_How to complete this task_.
Please copy out the entries below exactly, beginning with the line that contains "black key: 5 -> 4" and ending with the line that contains "green boat: 2 -> 0", and include nothing outside that span.
★ ★ ★ ★ ★ ★ ★
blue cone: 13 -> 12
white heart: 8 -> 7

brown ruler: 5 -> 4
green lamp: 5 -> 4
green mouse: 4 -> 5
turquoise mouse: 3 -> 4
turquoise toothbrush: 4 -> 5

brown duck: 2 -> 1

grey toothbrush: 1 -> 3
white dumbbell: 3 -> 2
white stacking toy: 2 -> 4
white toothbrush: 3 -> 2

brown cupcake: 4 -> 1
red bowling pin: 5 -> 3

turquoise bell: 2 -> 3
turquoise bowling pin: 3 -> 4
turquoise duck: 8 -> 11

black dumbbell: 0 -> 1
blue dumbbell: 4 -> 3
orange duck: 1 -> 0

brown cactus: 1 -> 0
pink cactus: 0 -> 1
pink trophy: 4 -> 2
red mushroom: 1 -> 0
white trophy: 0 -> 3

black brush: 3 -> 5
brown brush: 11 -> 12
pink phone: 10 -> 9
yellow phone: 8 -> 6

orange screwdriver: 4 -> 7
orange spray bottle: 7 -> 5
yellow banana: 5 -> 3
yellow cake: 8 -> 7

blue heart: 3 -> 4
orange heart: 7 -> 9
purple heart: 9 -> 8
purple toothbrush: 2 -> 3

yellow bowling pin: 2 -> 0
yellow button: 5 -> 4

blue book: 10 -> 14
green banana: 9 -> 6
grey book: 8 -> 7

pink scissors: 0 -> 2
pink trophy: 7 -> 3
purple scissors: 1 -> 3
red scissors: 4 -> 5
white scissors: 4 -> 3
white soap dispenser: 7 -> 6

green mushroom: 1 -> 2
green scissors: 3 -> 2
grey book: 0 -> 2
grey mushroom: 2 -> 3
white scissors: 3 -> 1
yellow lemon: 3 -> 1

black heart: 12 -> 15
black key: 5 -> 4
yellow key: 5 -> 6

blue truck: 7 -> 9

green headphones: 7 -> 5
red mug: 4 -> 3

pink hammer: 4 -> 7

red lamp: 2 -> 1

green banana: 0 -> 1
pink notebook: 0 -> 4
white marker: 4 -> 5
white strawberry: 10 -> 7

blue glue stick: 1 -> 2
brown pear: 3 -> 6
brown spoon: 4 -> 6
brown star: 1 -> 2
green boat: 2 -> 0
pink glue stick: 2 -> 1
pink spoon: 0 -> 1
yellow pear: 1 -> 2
★ ★ ★ ★ ★ ★ ★
_Solution to this exercise_.
black key: 5 -> 4
yellow key: 5 -> 6

blue truck: 7 -> 9

green headphones: 7 -> 5
red mug: 4 -> 3

pink hammer: 4 -> 7

red lamp: 2 -> 1

green banana: 0 -> 1
pink notebook: 0 -> 4
white marker: 4 -> 5
white strawberry: 10 -> 7

blue glue stick: 1 -> 2
brown pear: 3 -> 6
brown spoon: 4 -> 6
brown star: 1 -> 2
green boat: 2 -> 0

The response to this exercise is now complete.